=== Provided entries ===
========================================================================

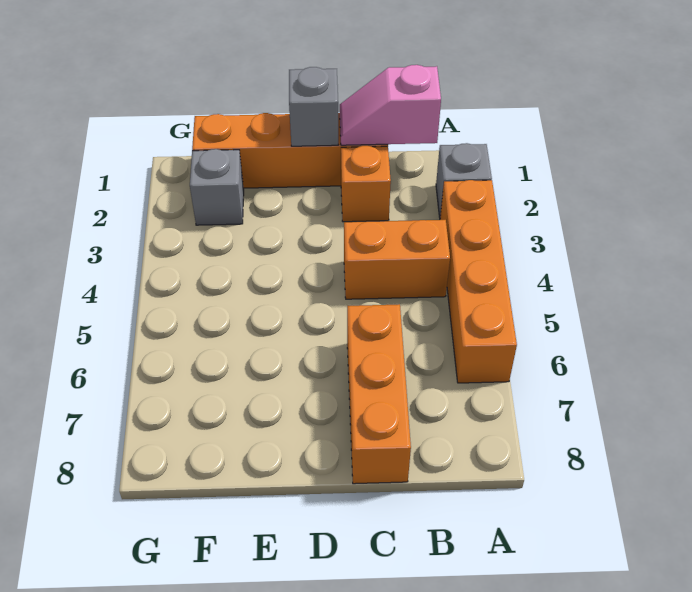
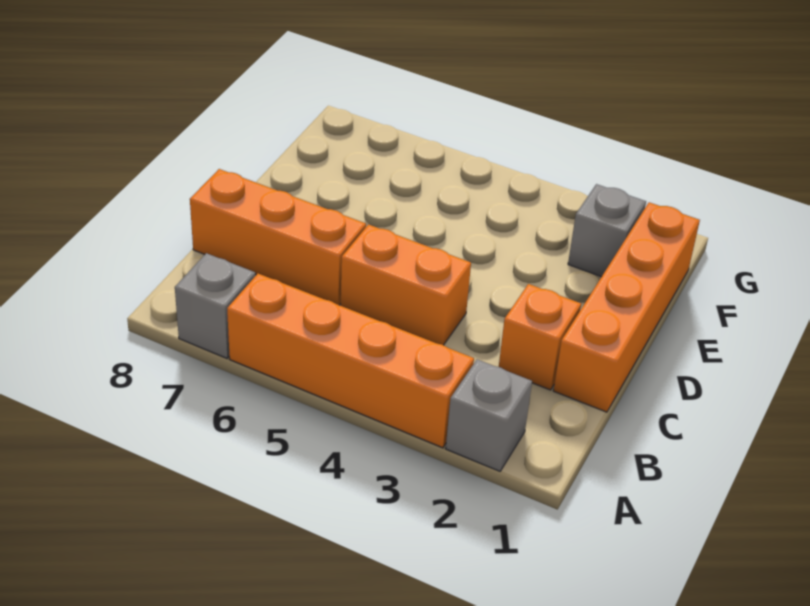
pink slope B1:C1 level 2 top B -> none
orange brick B4:C4 level 1 -> orange brick C4:C5 level 1
grey brick D1 level 2 -> grey brick A7 level 1

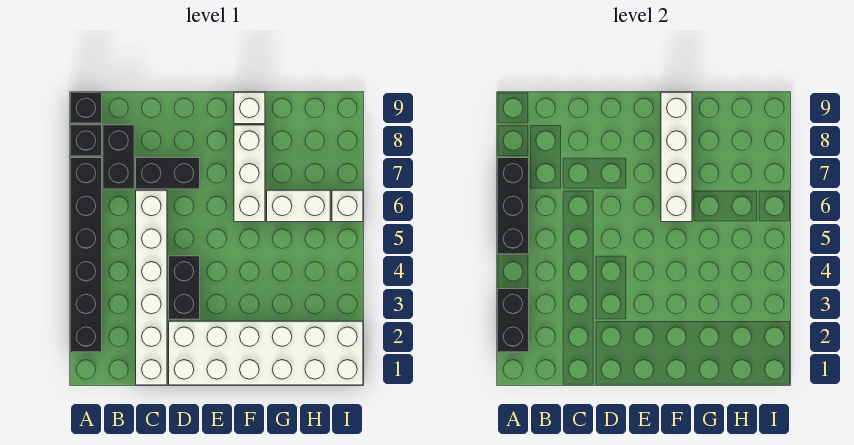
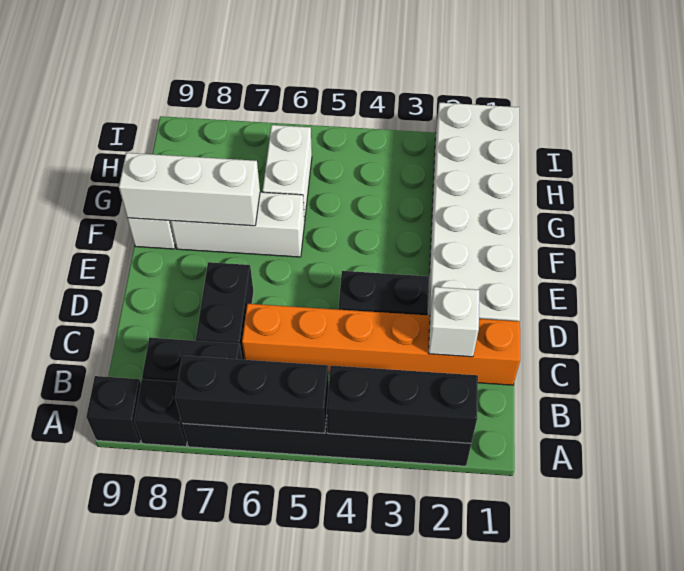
black brick A2:A3 level 2 -> black brick A2:A4 level 2
white brick C1:C6 level 1 -> orange brick C1:C6 level 1
white brick F6:F9 level 2 -> white brick F7:F9 level 2
white brick I6 level 1 -> white brick C2 level 2

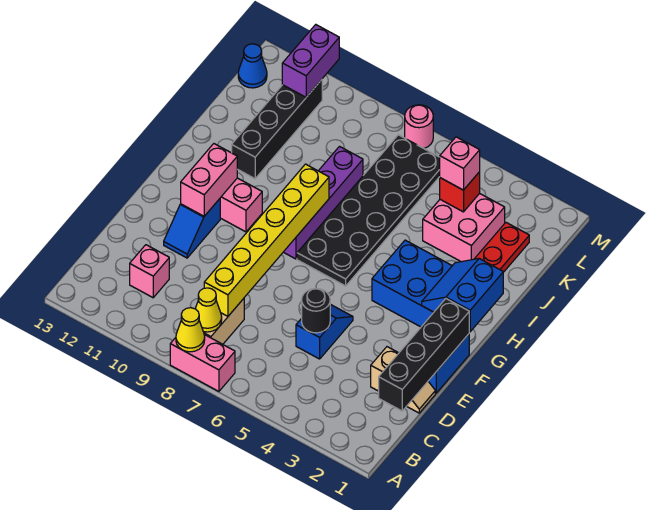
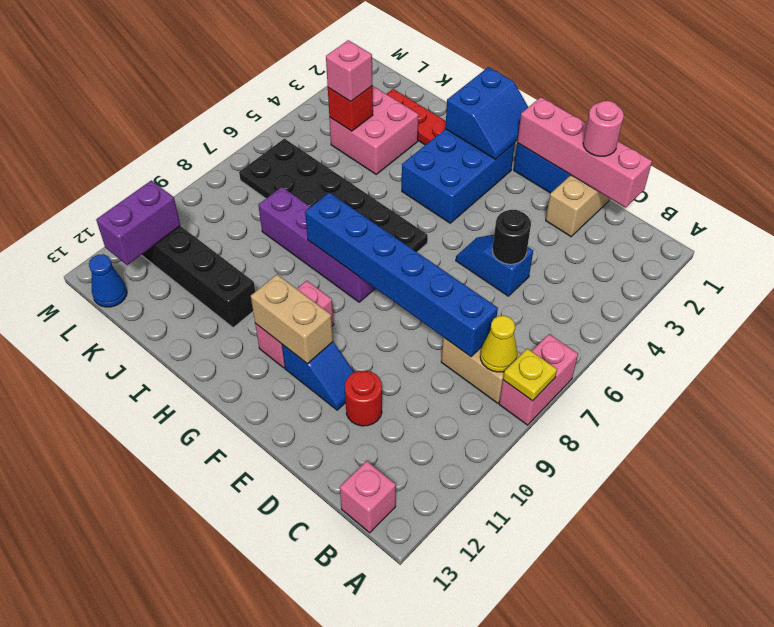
yellow cone A8 level 2 -> yellow plate A8 level 2
black brick C1:F1 level 2 -> pink brick C1:F1 level 2
yellow brick C8:H8 level 2 -> blue brick C8:H8 level 2
pink brick C11 level 1 -> pink brick B13 level 1
none -> red round brick D11 level 1
pink brick F11:G11 level 2 -> tan brick F11:G11 level 2
blue slope G1:H2 level 2 top 1 -> blue slope G1:H2 level 2 top H
purple brick L11:M11 level 2 -> purple brick L11:L12 level 2
pink round brick M7 level 1 -> pink round brick D1 level 3

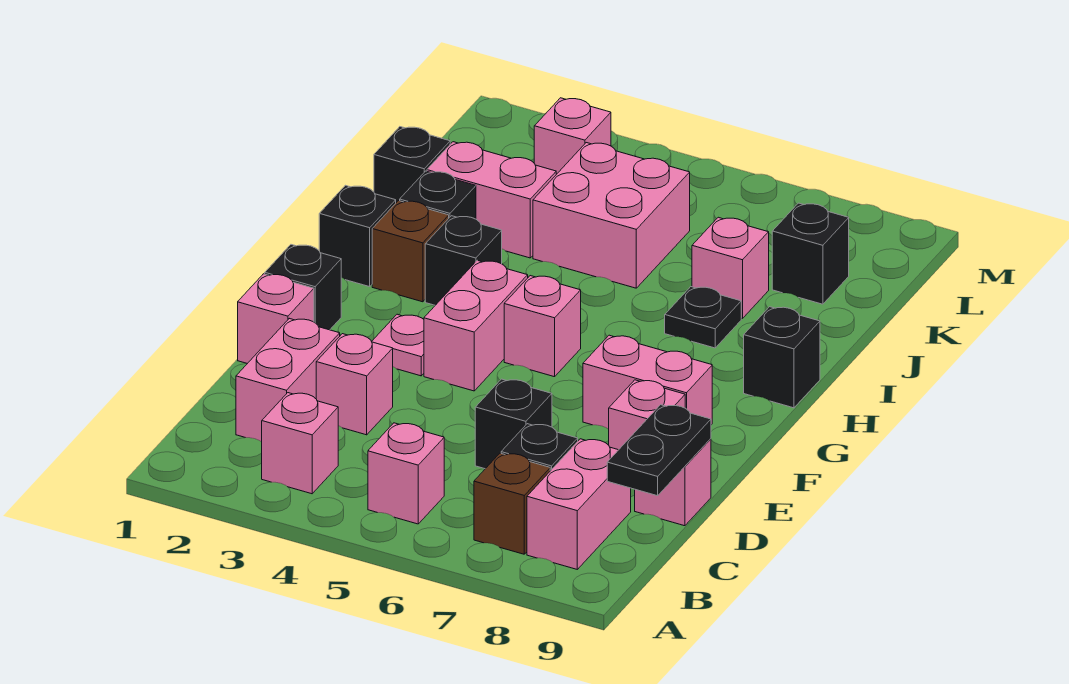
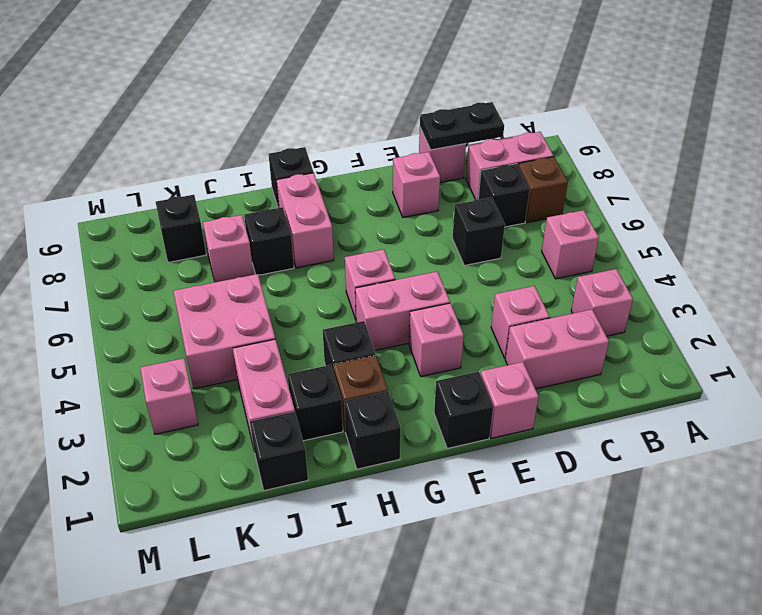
pink plate F3 level 1 -> pink brick F3 level 1
pink brick F7:F8 level 1 -> pink brick H7:H8 level 1
black plate I7 level 1 -> black brick I7 level 1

========================================================================

=== What is expected ===
Return the listing verbatim; pictures are not part of the copy.

=== Answer section ===
pink slope B1:C1 level 2 top B -> none
orange brick B4:C4 level 1 -> orange brick C4:C5 level 1
grey brick D1 level 2 -> grey brick A7 level 1

black brick A2:A3 level 2 -> black brick A2:A4 level 2
white brick C1:C6 level 1 -> orange brick C1:C6 level 1
white brick F6:F9 level 2 -> white brick F7:F9 level 2
white brick I6 level 1 -> white brick C2 level 2

yellow cone A8 level 2 -> yellow plate A8 level 2
black brick C1:F1 level 2 -> pink brick C1:F1 level 2
yellow brick C8:H8 level 2 -> blue brick C8:H8 level 2
pink brick C11 level 1 -> pink brick B13 level 1
none -> red round brick D11 level 1
pink brick F11:G11 level 2 -> tan brick F11:G11 level 2
blue slope G1:H2 level 2 top 1 -> blue slope G1:H2 level 2 top H
purple brick L11:M11 level 2 -> purple brick L11:L12 level 2
pink round brick M7 level 1 -> pink round brick D1 level 3

pink plate F3 level 1 -> pink brick F3 level 1
pink brick F7:F8 level 1 -> pink brick H7:H8 level 1
black plate I7 level 1 -> black brick I7 level 1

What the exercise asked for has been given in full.